**Task to carry out:**
Would you please copy the part of the material below that opens with the line containing "R208: 100k (N22, VDD) -> 47k (N22, VDD)" and closes with the line containing "U37: buffer (in"? Copy it exactly, and only it.

==================================================

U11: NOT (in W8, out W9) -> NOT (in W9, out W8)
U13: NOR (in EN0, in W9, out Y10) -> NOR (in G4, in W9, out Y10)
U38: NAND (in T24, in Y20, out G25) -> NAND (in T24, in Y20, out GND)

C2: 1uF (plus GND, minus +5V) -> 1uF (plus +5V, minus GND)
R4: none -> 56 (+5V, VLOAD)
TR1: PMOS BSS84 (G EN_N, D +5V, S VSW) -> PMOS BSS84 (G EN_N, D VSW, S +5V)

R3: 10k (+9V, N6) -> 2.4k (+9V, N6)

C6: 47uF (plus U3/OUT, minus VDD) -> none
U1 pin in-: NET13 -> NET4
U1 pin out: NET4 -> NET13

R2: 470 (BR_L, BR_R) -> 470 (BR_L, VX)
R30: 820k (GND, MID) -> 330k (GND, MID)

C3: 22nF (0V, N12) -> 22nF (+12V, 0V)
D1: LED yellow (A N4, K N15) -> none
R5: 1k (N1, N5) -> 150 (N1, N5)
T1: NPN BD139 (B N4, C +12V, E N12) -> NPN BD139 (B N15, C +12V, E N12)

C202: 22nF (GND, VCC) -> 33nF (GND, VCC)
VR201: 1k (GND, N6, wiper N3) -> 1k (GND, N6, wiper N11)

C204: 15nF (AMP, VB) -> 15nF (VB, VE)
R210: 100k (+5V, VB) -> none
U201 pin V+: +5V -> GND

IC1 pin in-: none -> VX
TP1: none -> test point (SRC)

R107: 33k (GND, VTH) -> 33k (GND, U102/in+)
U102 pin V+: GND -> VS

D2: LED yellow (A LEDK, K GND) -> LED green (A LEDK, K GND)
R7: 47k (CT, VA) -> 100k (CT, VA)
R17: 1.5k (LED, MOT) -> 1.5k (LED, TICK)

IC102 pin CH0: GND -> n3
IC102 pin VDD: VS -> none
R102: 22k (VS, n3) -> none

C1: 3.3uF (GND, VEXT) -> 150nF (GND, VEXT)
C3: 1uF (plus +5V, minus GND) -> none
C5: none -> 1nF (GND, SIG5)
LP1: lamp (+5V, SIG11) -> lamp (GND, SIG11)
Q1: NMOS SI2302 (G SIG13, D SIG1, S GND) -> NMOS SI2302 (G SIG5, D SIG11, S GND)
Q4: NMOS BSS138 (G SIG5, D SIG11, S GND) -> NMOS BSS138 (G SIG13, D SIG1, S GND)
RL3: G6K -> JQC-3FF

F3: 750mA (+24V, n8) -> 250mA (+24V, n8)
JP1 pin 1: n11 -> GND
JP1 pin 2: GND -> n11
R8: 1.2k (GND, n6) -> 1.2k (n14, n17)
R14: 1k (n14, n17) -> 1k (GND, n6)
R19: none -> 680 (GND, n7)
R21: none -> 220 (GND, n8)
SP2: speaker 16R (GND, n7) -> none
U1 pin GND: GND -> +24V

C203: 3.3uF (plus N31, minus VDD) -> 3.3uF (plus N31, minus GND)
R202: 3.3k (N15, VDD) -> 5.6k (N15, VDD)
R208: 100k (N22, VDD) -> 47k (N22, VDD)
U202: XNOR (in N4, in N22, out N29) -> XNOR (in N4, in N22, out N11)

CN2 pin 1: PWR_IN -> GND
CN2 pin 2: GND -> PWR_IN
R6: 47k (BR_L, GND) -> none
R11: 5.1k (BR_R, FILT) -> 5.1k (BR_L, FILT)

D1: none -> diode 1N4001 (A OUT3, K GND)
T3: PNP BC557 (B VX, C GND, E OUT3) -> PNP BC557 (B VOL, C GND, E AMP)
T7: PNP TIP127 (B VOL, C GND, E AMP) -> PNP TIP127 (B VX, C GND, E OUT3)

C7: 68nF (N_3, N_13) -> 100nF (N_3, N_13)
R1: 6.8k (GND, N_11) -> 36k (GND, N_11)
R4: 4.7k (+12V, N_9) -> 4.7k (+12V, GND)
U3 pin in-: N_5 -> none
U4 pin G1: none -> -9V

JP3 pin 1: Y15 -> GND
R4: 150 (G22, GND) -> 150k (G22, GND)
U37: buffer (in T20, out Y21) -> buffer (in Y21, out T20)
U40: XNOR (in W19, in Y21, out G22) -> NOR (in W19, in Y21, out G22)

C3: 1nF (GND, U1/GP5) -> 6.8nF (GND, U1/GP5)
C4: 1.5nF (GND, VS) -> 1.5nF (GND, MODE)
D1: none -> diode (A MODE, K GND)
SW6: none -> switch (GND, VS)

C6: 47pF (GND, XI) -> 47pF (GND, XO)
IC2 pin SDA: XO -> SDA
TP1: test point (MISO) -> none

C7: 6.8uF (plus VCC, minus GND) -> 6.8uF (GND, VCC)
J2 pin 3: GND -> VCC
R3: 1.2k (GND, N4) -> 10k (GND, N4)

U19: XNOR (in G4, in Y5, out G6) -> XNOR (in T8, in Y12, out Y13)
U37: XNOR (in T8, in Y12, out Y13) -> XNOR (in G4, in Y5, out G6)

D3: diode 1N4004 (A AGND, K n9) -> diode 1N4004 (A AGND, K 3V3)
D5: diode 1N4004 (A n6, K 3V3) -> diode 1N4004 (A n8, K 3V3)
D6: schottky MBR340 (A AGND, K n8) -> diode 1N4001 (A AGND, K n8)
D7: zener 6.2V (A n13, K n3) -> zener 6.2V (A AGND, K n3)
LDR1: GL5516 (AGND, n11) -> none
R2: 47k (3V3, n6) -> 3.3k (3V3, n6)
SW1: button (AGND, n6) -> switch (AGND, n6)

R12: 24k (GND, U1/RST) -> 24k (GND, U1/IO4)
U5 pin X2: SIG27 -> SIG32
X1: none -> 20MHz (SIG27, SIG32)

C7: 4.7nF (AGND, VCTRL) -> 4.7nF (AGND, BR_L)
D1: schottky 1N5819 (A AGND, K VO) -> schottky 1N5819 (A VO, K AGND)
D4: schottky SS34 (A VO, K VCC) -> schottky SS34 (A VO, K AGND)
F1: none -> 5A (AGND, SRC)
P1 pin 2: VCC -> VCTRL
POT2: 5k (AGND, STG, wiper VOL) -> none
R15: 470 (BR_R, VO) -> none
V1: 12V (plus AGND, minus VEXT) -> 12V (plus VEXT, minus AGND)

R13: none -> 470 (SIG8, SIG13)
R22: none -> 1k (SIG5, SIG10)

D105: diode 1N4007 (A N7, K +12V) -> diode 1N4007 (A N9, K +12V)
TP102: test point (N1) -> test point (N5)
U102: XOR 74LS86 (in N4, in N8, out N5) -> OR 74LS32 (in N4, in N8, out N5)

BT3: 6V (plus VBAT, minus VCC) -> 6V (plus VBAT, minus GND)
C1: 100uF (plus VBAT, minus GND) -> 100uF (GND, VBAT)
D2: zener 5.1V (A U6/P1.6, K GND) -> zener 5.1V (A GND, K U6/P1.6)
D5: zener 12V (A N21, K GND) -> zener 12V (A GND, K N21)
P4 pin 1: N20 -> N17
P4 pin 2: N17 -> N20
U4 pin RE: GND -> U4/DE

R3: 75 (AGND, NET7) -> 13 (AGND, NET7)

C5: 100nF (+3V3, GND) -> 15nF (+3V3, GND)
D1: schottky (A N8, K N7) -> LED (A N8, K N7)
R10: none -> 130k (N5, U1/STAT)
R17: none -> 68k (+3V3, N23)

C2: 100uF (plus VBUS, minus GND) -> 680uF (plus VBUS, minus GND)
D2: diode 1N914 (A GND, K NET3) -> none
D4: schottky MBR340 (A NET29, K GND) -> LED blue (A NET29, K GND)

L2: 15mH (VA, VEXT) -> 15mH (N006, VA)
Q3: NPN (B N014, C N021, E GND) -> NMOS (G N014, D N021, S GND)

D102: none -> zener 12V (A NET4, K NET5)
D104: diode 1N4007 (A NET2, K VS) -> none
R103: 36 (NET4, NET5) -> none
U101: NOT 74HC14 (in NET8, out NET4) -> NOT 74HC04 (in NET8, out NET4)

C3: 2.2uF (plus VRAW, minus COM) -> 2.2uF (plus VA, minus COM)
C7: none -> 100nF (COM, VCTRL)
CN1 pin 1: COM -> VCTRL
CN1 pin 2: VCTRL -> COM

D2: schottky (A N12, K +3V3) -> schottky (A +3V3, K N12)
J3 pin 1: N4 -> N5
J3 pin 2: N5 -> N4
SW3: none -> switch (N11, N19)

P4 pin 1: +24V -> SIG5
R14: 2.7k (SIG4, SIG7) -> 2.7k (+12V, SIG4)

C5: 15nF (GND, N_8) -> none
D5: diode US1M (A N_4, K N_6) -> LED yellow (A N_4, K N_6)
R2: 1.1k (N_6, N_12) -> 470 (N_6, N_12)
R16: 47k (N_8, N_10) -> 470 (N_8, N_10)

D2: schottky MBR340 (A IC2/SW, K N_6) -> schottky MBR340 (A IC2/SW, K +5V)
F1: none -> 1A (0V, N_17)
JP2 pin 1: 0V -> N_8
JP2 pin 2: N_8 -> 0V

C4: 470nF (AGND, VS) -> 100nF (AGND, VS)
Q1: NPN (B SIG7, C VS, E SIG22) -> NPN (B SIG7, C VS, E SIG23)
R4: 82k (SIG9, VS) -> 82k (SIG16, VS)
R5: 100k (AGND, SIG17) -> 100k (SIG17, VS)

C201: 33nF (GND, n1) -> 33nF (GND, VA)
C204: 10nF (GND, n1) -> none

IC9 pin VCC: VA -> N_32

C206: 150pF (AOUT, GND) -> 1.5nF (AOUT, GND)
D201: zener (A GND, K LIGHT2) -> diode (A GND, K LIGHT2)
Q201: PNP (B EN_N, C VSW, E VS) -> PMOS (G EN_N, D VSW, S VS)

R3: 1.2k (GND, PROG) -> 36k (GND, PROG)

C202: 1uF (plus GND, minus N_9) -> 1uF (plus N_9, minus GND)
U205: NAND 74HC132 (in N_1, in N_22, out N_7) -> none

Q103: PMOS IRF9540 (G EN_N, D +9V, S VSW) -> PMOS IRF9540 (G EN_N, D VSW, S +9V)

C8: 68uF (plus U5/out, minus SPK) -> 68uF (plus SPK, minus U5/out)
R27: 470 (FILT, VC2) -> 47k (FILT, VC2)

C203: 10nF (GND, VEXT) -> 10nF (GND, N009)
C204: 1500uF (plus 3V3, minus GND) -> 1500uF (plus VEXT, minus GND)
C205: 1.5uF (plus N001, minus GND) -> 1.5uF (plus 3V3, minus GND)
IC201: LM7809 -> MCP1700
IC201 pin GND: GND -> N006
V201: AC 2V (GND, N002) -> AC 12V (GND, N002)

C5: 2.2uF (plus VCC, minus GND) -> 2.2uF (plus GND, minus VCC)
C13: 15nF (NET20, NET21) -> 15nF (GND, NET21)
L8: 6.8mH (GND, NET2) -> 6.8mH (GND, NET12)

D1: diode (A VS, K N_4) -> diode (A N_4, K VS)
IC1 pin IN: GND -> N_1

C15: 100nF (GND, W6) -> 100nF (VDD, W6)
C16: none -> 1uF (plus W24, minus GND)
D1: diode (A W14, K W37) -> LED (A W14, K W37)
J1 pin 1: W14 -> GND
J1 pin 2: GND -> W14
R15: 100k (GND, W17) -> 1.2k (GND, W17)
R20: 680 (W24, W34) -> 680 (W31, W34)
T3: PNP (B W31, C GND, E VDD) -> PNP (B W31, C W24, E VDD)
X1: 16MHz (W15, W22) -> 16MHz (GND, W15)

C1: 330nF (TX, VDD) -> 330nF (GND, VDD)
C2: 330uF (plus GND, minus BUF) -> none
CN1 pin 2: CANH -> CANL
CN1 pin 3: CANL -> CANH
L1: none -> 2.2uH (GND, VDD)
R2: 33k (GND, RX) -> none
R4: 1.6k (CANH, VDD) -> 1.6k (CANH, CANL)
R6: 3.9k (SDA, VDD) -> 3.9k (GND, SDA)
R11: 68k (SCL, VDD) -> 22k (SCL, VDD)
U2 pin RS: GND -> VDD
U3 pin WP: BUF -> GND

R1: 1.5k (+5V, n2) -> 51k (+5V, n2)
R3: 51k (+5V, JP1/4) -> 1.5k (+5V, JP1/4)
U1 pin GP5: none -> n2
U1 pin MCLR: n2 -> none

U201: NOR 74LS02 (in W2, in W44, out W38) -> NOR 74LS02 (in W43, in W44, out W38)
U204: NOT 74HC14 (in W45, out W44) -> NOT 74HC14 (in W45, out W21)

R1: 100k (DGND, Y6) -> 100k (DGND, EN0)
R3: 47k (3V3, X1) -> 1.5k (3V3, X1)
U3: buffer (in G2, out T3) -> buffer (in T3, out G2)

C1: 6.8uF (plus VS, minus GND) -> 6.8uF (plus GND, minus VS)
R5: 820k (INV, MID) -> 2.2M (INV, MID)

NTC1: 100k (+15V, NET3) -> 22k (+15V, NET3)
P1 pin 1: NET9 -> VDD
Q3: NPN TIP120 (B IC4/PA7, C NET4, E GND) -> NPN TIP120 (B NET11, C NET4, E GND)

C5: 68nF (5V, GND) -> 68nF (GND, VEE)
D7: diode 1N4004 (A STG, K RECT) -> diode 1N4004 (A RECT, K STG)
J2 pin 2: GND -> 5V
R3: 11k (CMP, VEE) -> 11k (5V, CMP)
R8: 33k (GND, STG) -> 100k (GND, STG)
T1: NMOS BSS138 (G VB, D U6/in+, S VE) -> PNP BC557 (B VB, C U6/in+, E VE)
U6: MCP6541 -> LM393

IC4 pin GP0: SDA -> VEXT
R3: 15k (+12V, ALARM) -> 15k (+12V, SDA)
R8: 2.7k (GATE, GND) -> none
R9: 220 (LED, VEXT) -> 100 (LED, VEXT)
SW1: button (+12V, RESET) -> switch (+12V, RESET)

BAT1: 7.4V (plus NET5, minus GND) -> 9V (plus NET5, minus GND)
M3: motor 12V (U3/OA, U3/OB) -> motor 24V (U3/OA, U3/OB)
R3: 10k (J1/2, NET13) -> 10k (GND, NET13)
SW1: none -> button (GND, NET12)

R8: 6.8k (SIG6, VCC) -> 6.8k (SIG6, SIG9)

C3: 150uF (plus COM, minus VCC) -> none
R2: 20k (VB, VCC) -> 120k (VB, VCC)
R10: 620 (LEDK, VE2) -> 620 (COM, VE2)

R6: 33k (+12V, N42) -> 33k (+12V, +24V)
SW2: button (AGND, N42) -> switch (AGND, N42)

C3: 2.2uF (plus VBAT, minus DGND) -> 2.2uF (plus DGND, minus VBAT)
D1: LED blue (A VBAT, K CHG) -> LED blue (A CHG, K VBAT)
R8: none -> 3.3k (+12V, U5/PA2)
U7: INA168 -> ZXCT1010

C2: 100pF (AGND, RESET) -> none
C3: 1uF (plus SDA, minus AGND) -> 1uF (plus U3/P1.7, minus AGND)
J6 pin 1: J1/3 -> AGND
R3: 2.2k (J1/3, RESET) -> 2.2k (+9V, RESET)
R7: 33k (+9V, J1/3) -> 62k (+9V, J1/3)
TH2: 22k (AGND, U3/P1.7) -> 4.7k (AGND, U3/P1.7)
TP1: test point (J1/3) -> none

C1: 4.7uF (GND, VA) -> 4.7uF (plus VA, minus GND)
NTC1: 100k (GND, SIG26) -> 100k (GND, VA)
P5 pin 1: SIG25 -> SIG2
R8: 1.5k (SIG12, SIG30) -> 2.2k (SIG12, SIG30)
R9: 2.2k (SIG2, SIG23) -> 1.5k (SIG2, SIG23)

==================================================

**Task output:**
R208: 100k (N22, VDD) -> 47k (N22, VDD)
U202: XNOR (in N4, in N22, out N29) -> XNOR (in N4, in N22, out N11)

CN2 pin 1: PWR_IN -> GND
CN2 pin 2: GND -> PWR_IN
R6: 47k (BR_L, GND) -> none
R11: 5.1k (BR_R, FILT) -> 5.1k (BR_L, FILT)

D1: none -> diode 1N4001 (A OUT3, K GND)
T3: PNP BC557 (B VX, C GND, E OUT3) -> PNP BC557 (B VOL, C GND, E AMP)
T7: PNP TIP127 (B VOL, C GND, E AMP) -> PNP TIP127 (B VX, C GND, E OUT3)

C7: 68nF (N_3, N_13) -> 100nF (N_3, N_13)
R1: 6.8k (GND, N_11) -> 36k (GND, N_11)
R4: 4.7k (+12V, N_9) -> 4.7k (+12V, GND)
U3 pin in-: N_5 -> none
U4 pin G1: none -> -9V

JP3 pin 1: Y15 -> GND
R4: 150 (G22, GND) -> 150k (G22, GND)
U37: buffer (in T20, out Y21) -> buffer (in Y21, out T20)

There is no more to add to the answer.